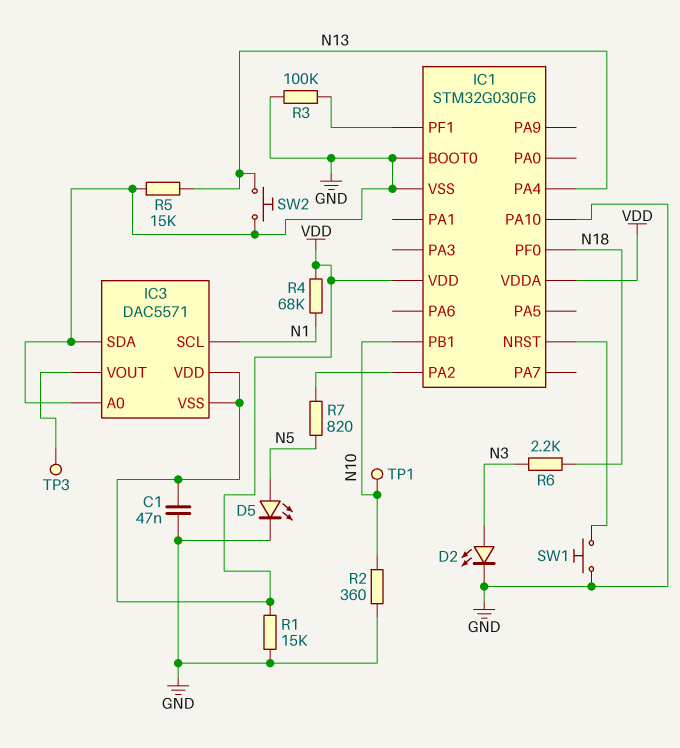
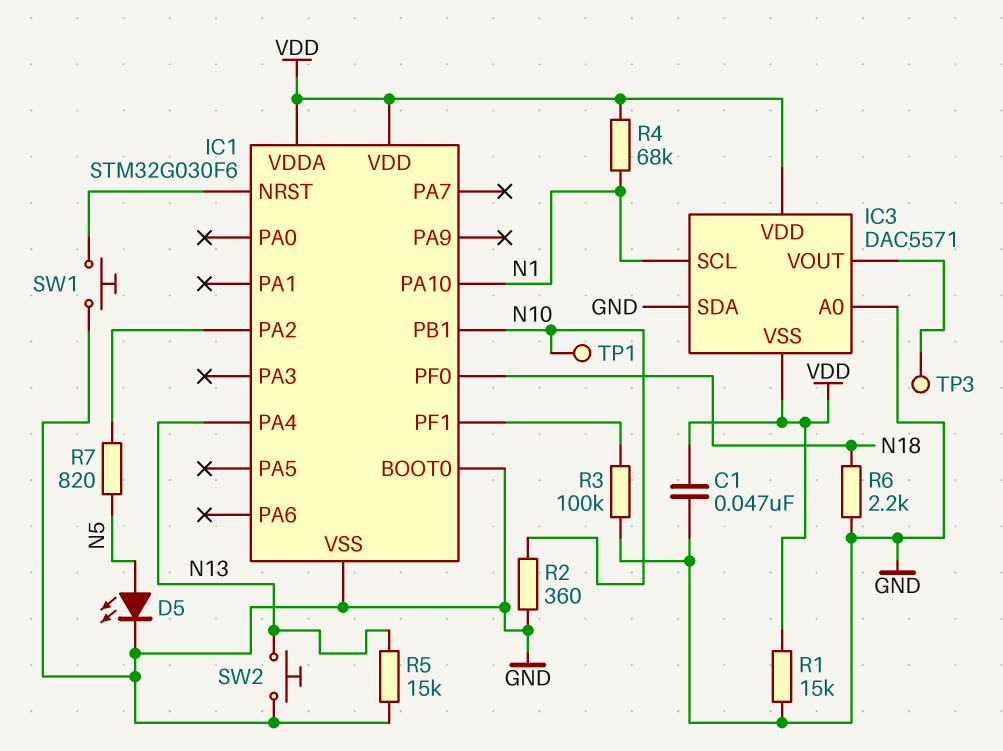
D2: LED (A N3, K GND) -> none
IC1 pin PA10: GND -> N1
R6: 2.2k (N3, N18) -> 2.2k (GND, N18)

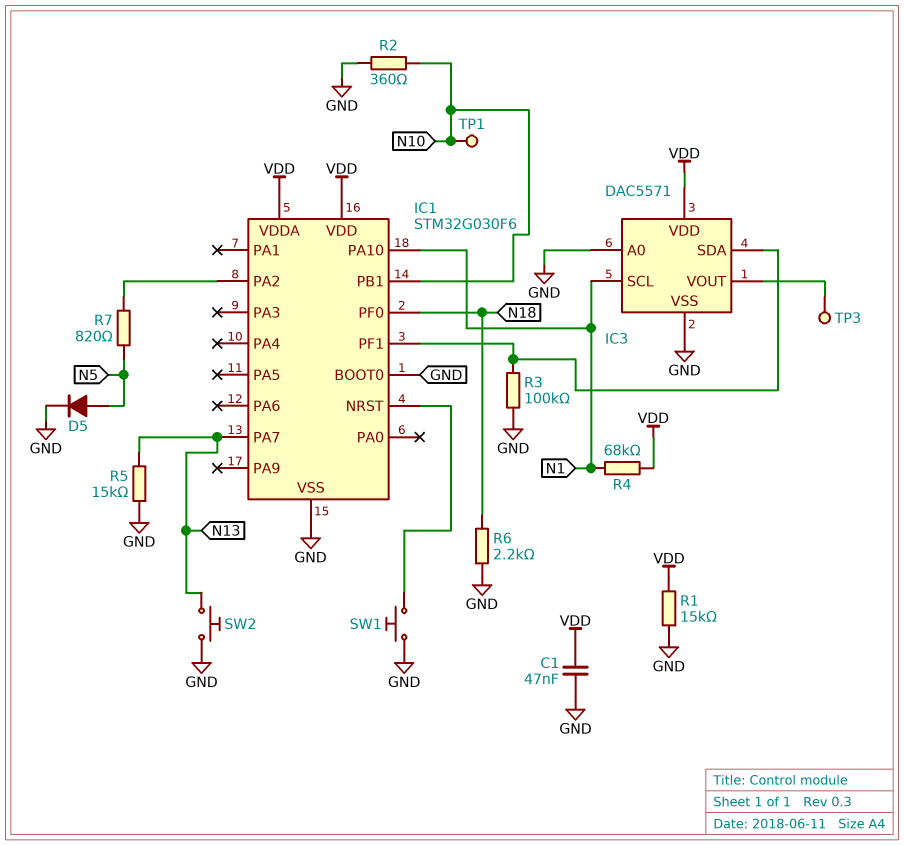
D5: LED (A N5, K GND) -> diode (A N5, K GND)
IC1 pin PA4: N13 -> none
IC1 pin PA7: none -> N13
IC3 pin SDA: GND -> IC1/PF1
IC3 pin VSS: VDD -> GND

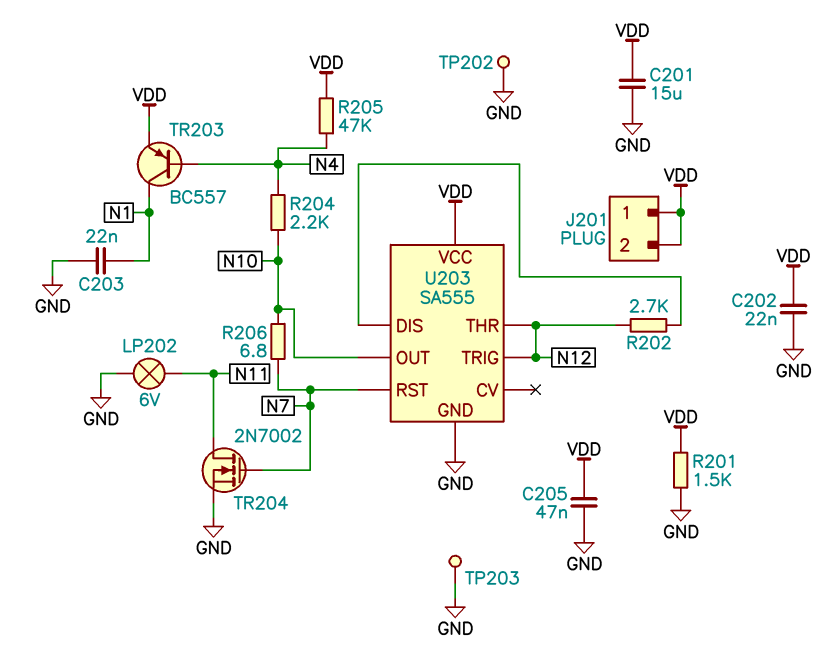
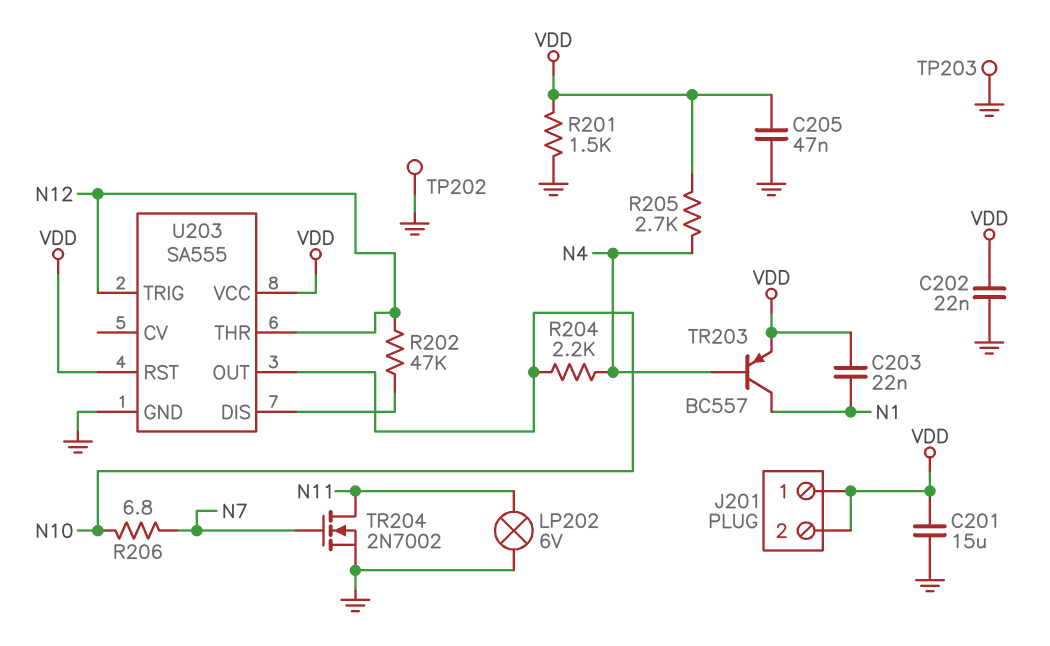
C203: 22nF (GND, N1) -> 22nF (N1, VDD)
R202: 2.7k (N12, U203/DIS) -> 47k (N12, U203/DIS)
R205: 47k (N4, VDD) -> 2.7k (N4, VDD)
U203 pin RST: N7 -> VDD

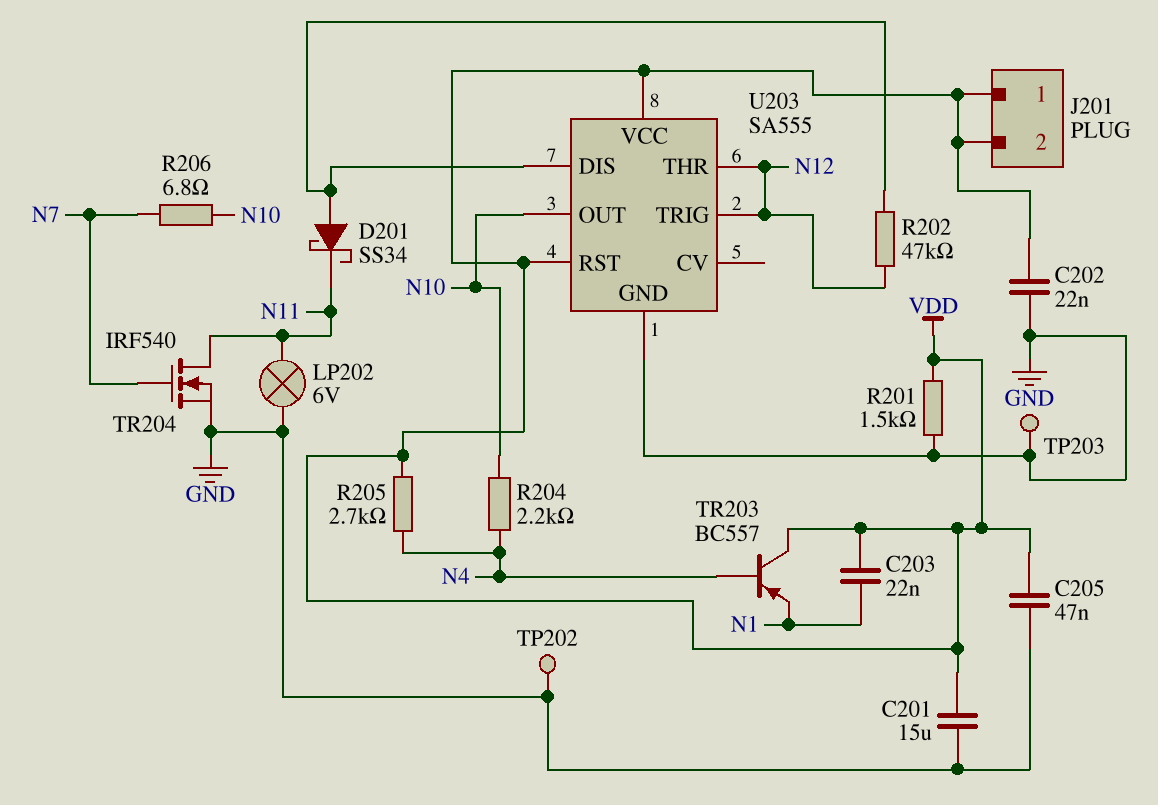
D201: none -> schottky SS34 (A U203/DIS, K N11)
TR203: PNP BC557 (B N4, C N1, E VDD) -> PNP BC557 (B N4, C VDD, E N1)
TR204: NMOS 2N7002 (G N7, D N11, S GND) -> NMOS IRF540 (G N7, D N11, S GND)

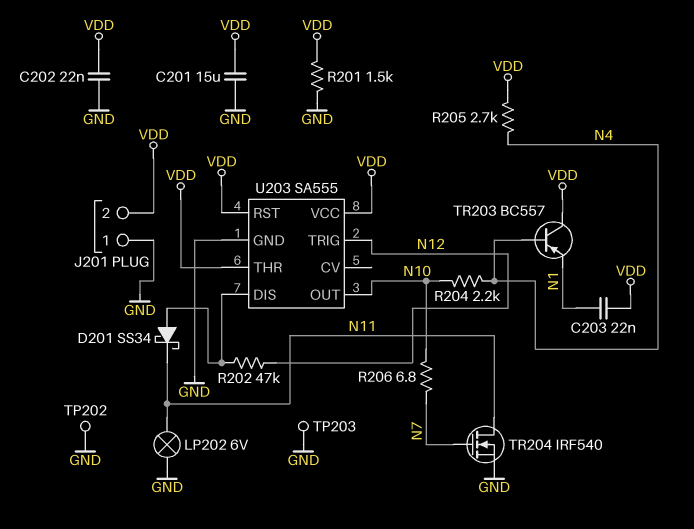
C205: 47nF (GND, VDD) -> none
J201 pin 1: VDD -> GND
U203 pin THR: N12 -> VDD

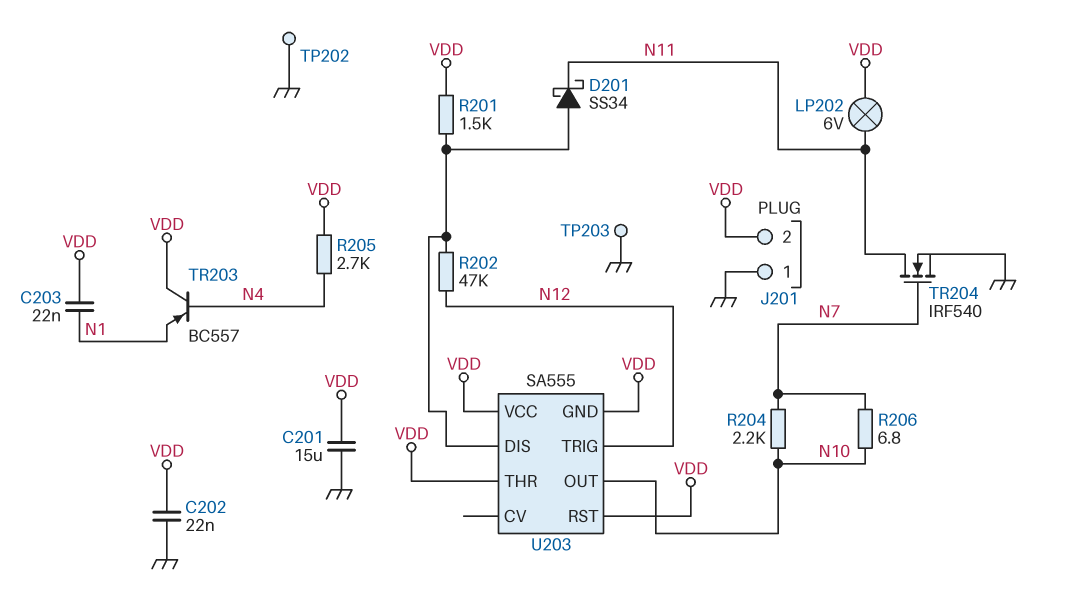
LP202: lamp 6V (GND, N11) -> lamp 6V (N11, VDD)
R201: 1.5k (GND, VDD) -> 1.5k (U203/DIS, VDD)
R204: 2.2k (N4, N10) -> 2.2k (N7, N10)
U203 pin GND: GND -> VDD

━━━━

Every line in the data above that includes the word "none" should be copied.

▸ **FINISHED TASK**
D2: LED (A N3, K GND) -> none
IC1 pin PA4: N13 -> none
IC1 pin PA7: none -> N13
D201: none -> schottky SS34 (A U203/DIS, K N11)
C205: 47nF (GND, VDD) -> none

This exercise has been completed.